## Source data
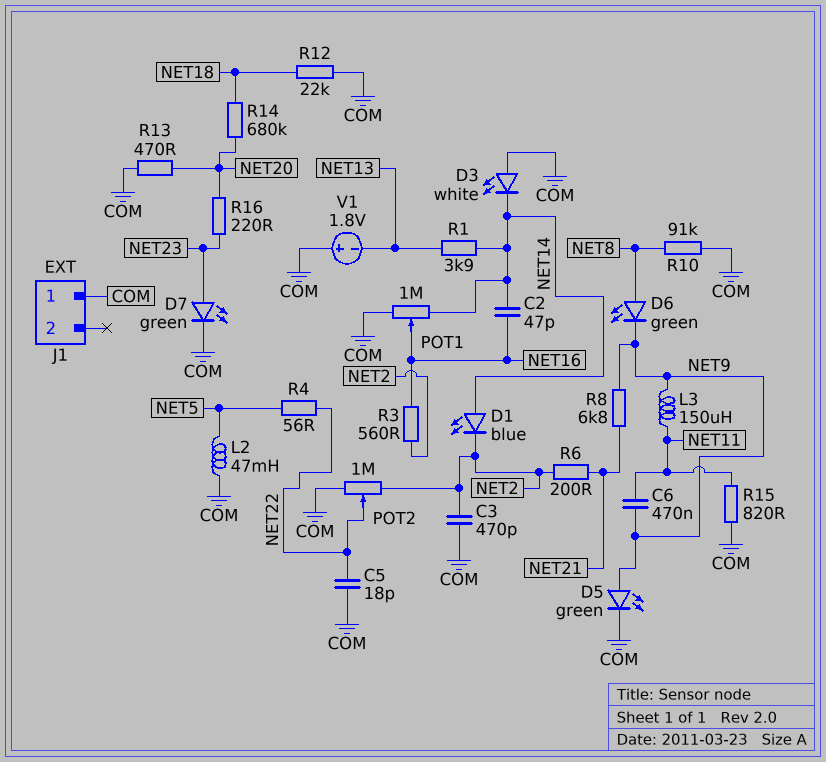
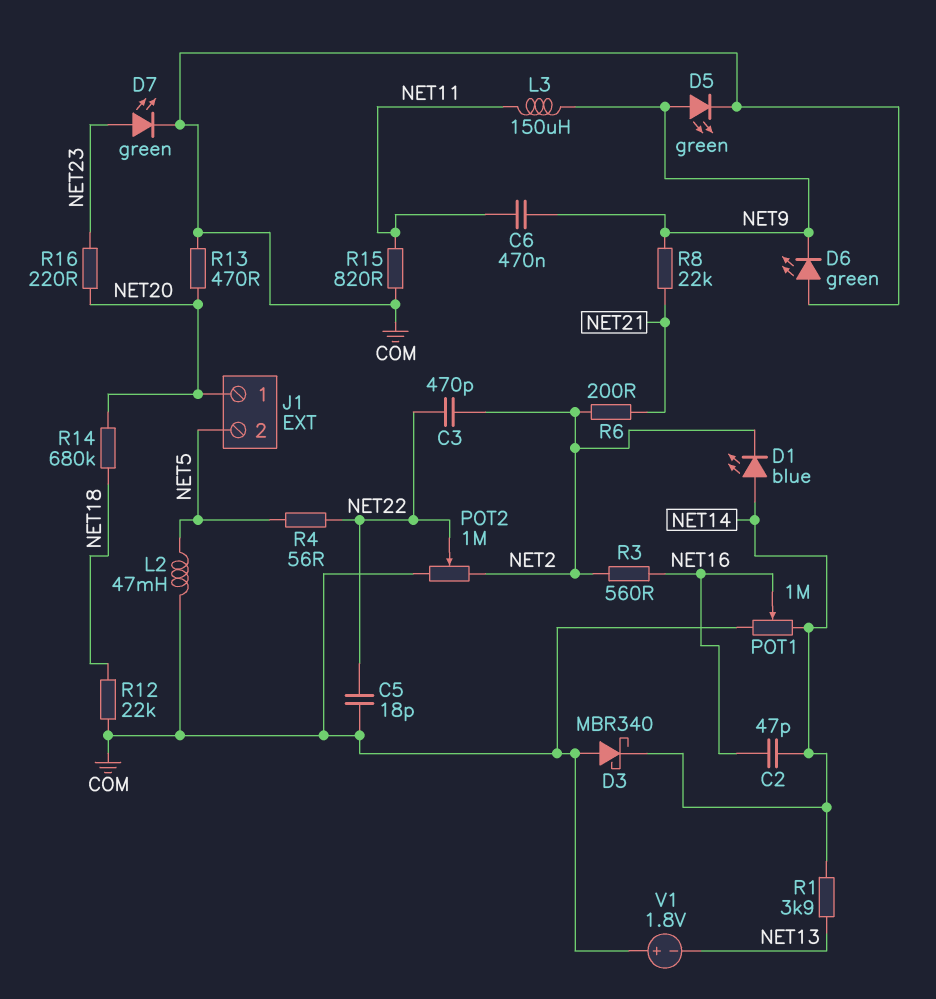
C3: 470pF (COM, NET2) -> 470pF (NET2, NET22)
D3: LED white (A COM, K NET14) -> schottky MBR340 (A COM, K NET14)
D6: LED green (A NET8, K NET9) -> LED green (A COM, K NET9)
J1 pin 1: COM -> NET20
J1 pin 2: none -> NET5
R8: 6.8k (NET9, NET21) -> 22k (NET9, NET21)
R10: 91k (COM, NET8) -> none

---

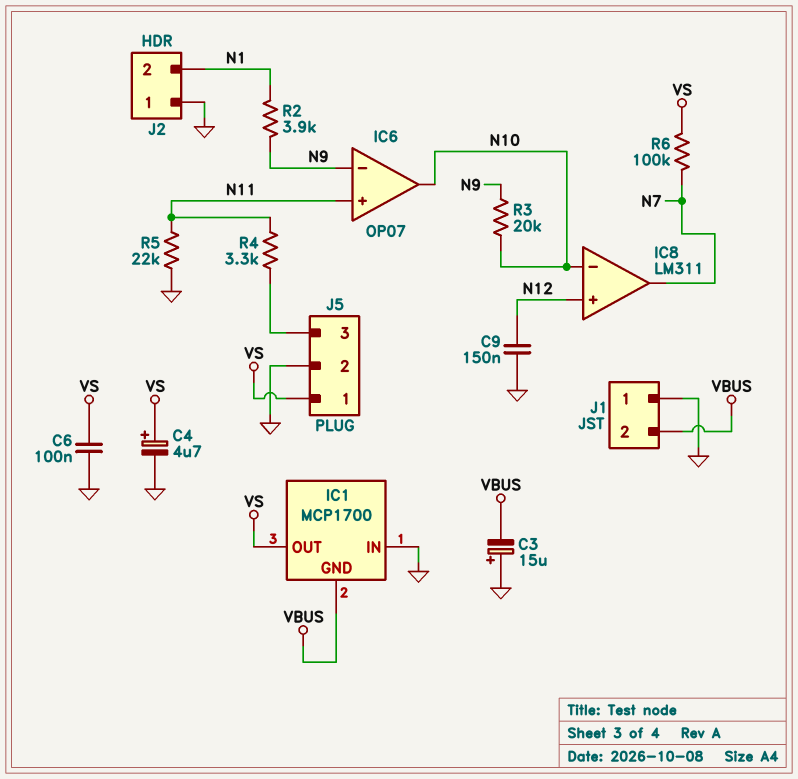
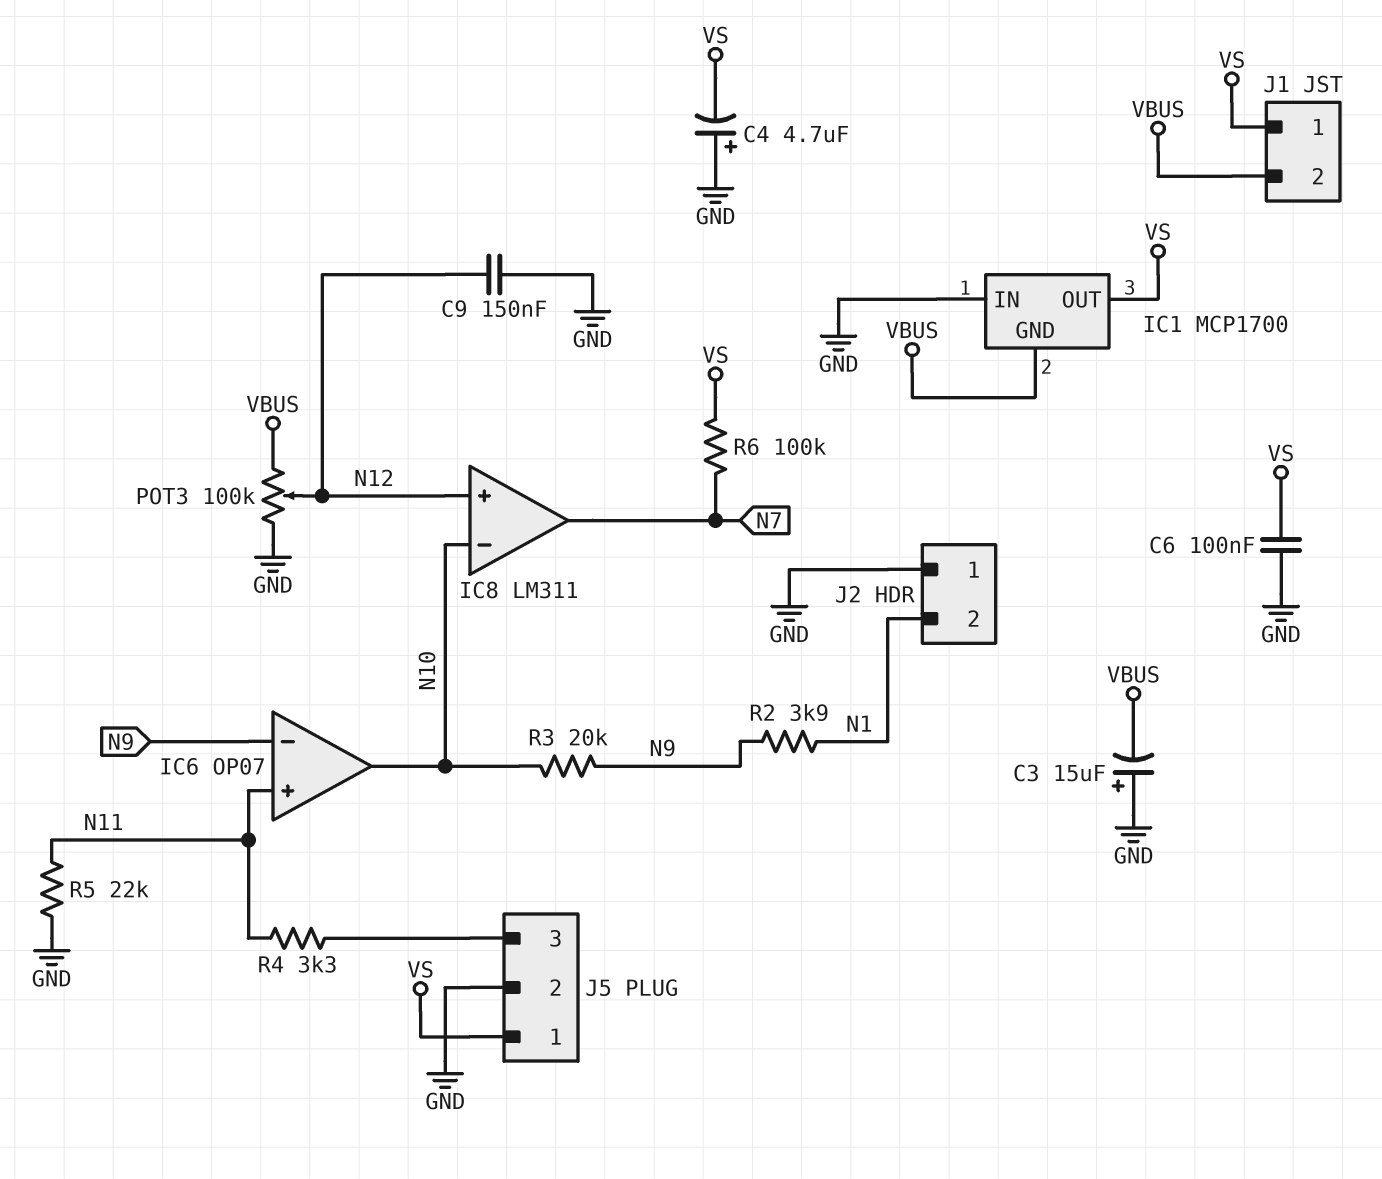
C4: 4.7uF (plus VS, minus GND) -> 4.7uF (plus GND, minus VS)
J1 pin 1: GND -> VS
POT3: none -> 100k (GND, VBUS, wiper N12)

## Problem details
Among the records above, repeat exactly the line with "C4: 4.7uF (plus", the line with "POT3: none -> 100k (GND, VBUS, wiper N12)", and every line in between, and only those.

## Response area
C4: 4.7uF (plus VS, minus GND) -> 4.7uF (plus GND, minus VS)
J1 pin 1: GND -> VS
POT3: none -> 100k (GND, VBUS, wiper N12)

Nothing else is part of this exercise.